» **What is needed**
What you return must match the records word for word, except that pictures are dropped.

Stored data
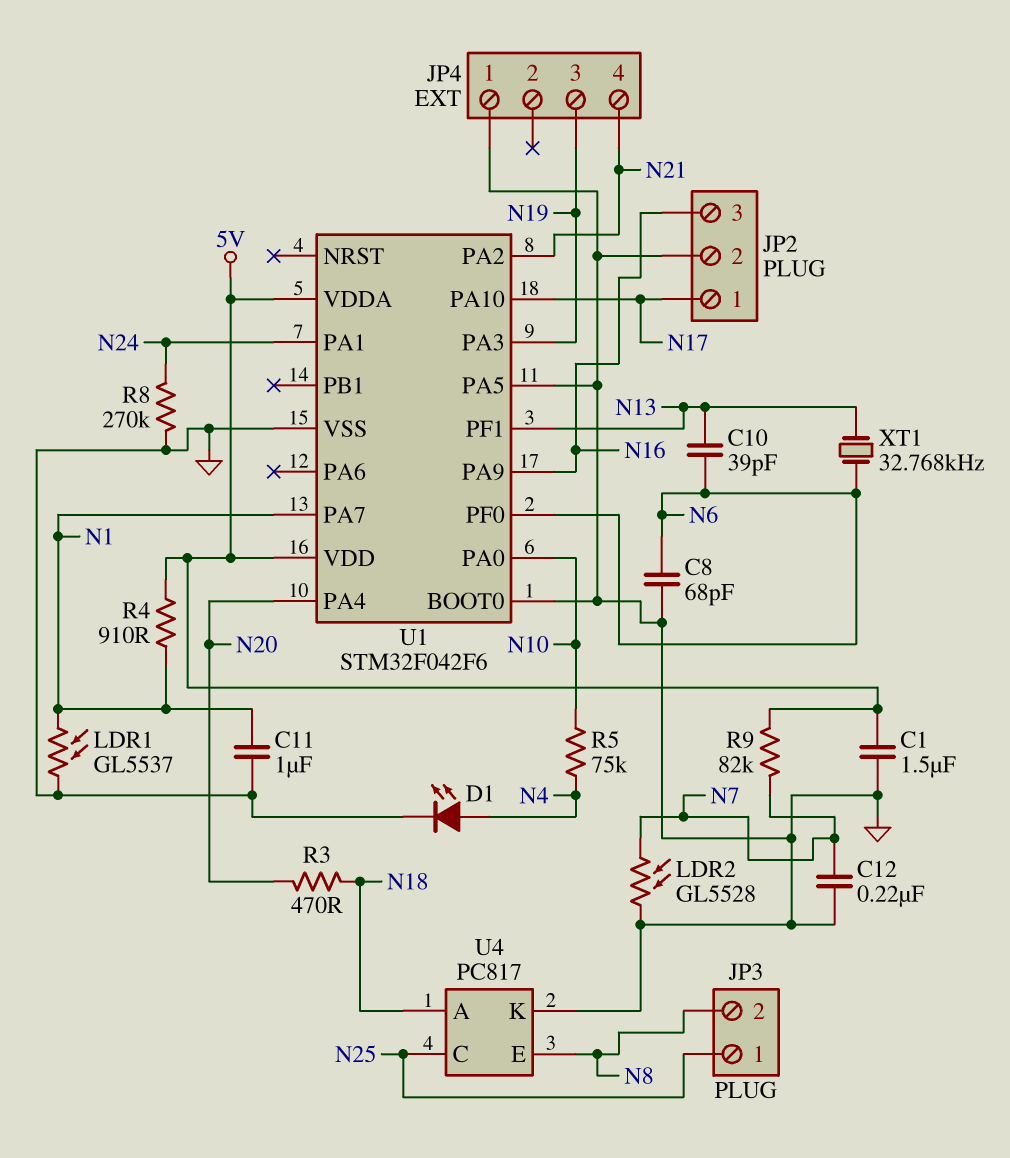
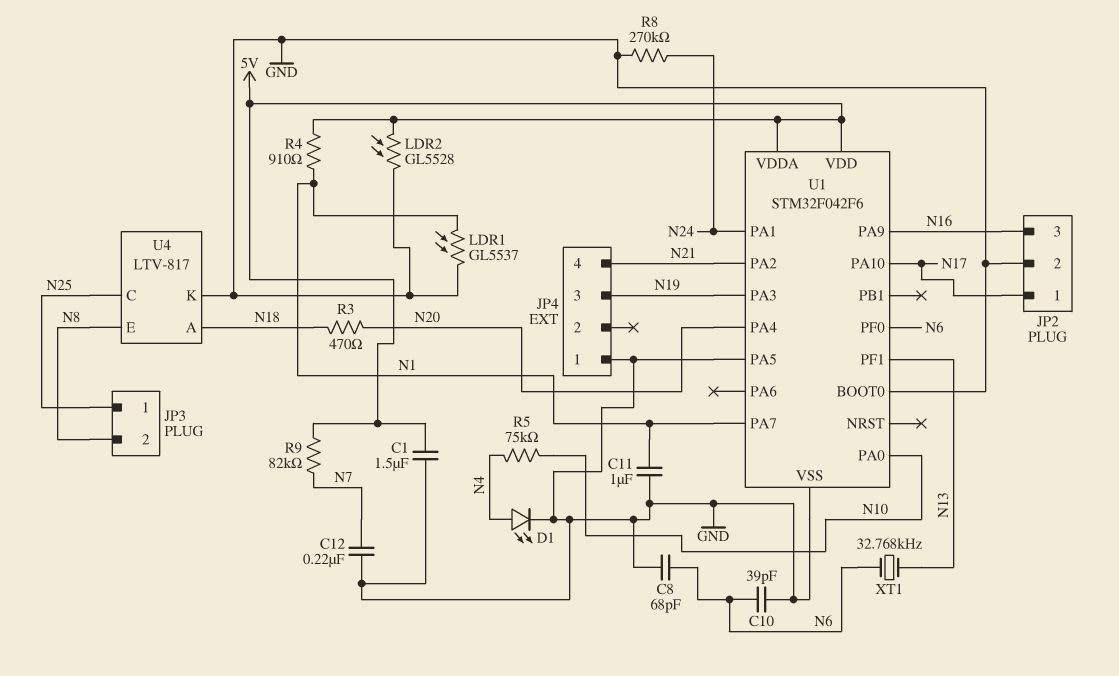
C10: 39pF (N6, N13) -> 39pF (GND, N6)
LDR2: GL5528 (GND, N7) -> GL5528 (5V, GND)
U4: PC817 -> LTV-817

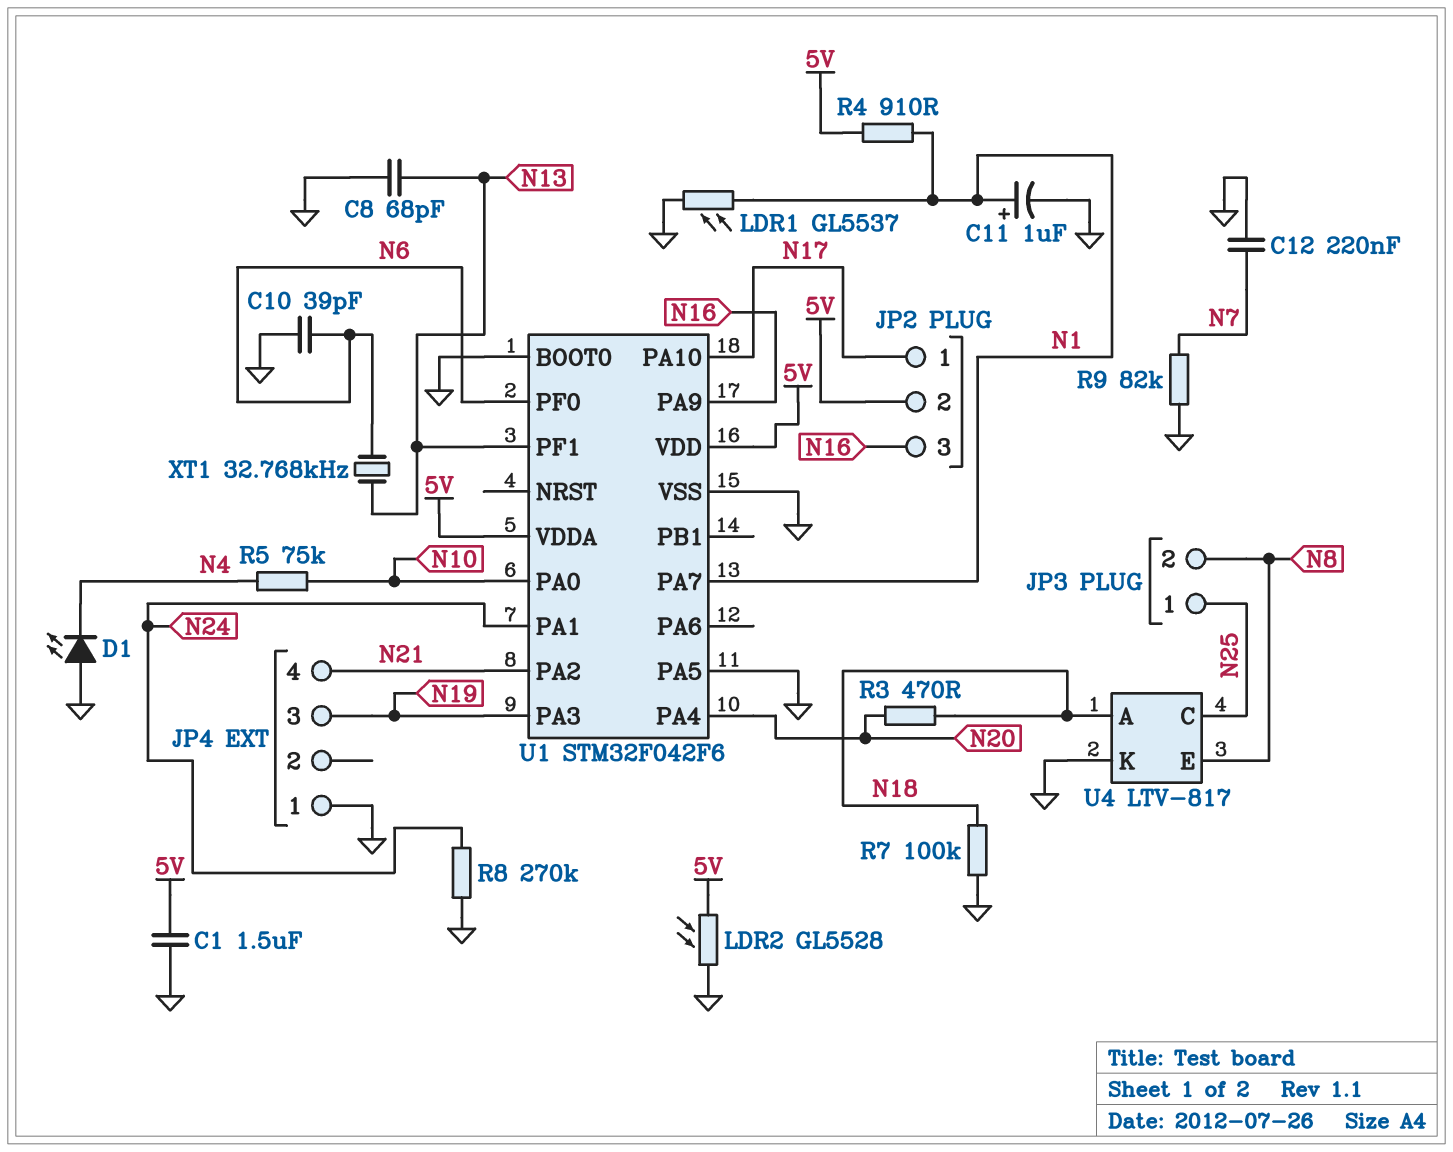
C8: 68pF (GND, N6) -> 68pF (GND, N13)
C11: 1uF (GND, N1) -> 1uF (plus N1, minus GND)
D1: LED (A N4, K GND) -> LED (A GND, K N4)
JP2 pin 2: GND -> 5V
R7: none -> 100k (GND, N18)
R9: 82k (5V, N7) -> 82k (GND, N7)

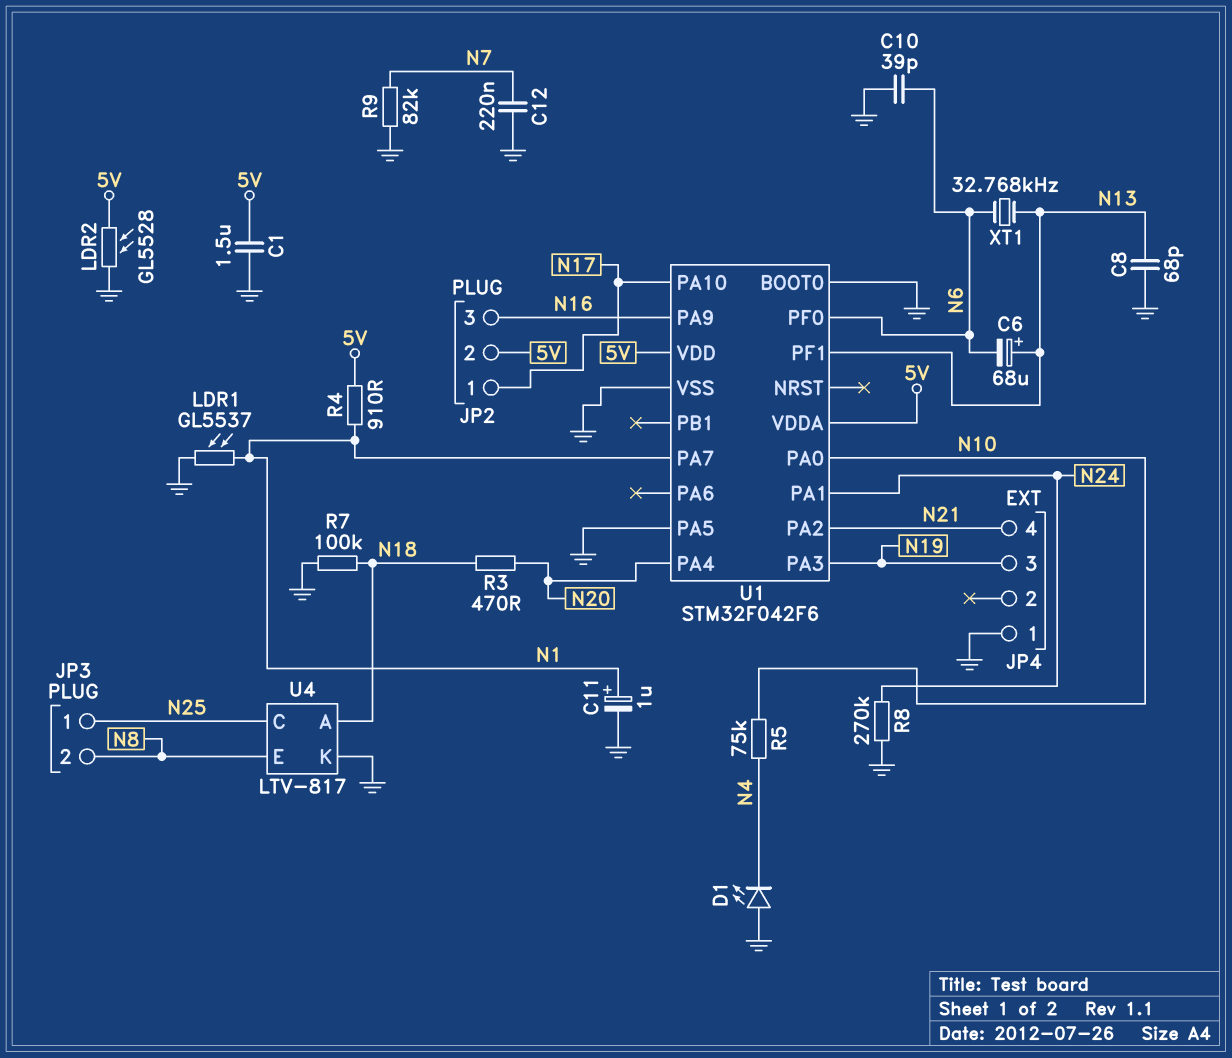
C6: none -> 68uF (plus N13, minus N6)

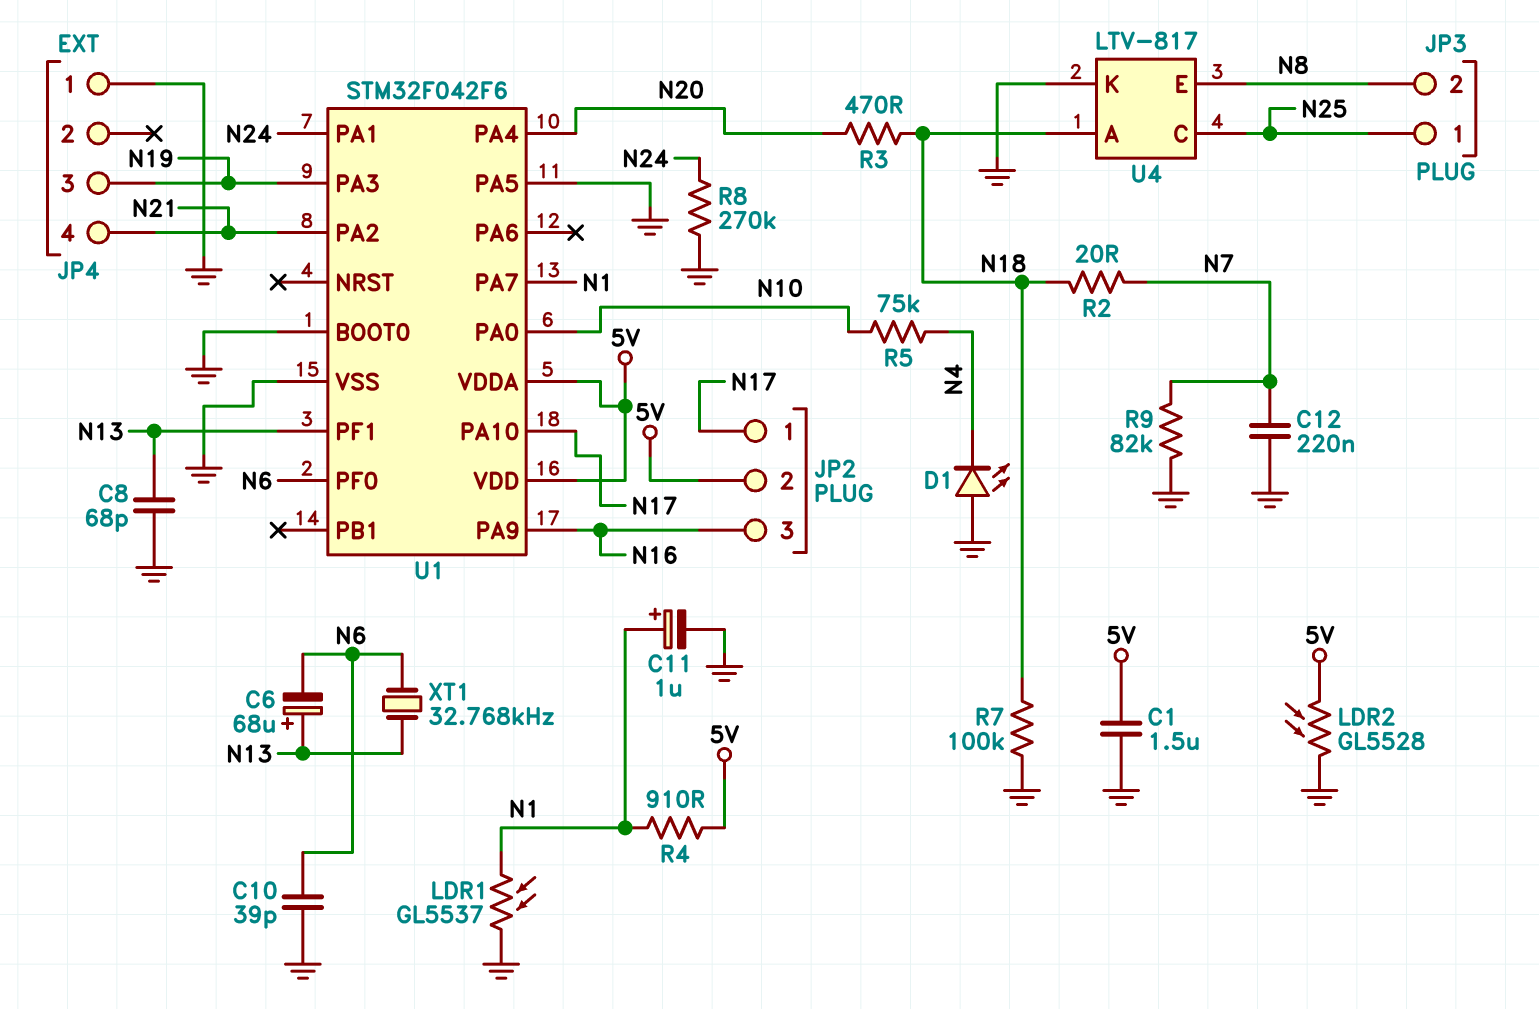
R2: none -> 20 (N7, N18)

» **Answer section**
C10: 39pF (N6, N13) -> 39pF (GND, N6)
LDR2: GL5528 (GND, N7) -> GL5528 (5V, GND)
U4: PC817 -> LTV-817

C8: 68pF (GND, N6) -> 68pF (GND, N13)
C11: 1uF (GND, N1) -> 1uF (plus N1, minus GND)
D1: LED (A N4, K GND) -> LED (A GND, K N4)
JP2 pin 2: GND -> 5V
R7: none -> 100k (GND, N18)
R9: 82k (5V, N7) -> 82k (GND, N7)

C6: none -> 68uF (plus N13, minus N6)

R2: none -> 20 (N7, N18)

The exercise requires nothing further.